• **Problem requirements**
Below is a listing. Set down exactly the lines from the one containing "gray triangle: (79, 13) -> (72, 16), moved" through the one containing "green star: (36, 54) -> (50, 40), moved", both ends included, and leave out the rest.

**** Material for this exercise

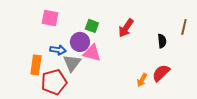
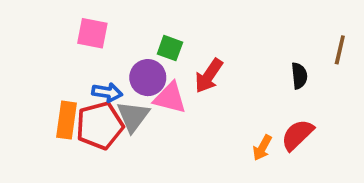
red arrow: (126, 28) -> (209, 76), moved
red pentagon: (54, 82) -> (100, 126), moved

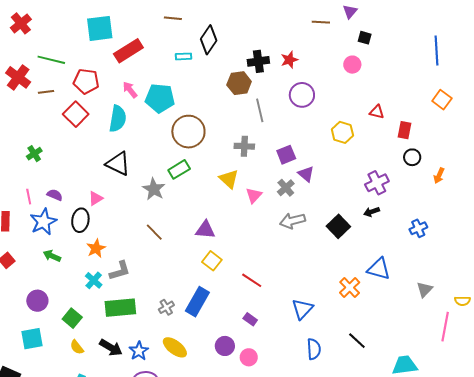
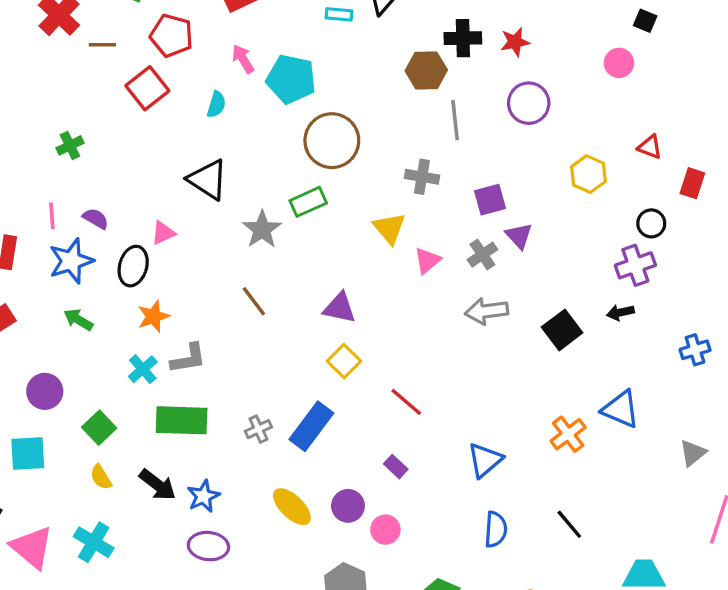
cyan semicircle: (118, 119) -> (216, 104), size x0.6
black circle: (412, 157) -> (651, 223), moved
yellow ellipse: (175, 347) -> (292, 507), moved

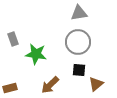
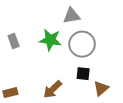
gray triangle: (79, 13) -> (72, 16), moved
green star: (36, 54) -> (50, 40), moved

********
**** Material for this exercise

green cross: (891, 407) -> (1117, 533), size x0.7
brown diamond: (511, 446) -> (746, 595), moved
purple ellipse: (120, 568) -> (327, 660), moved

********
**** Material for this exercise

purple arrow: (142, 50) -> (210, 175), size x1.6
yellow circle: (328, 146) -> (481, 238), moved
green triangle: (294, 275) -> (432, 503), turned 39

********

• **Exercise output**
gray triangle: (79, 13) -> (72, 16), moved
green star: (36, 54) -> (50, 40), moved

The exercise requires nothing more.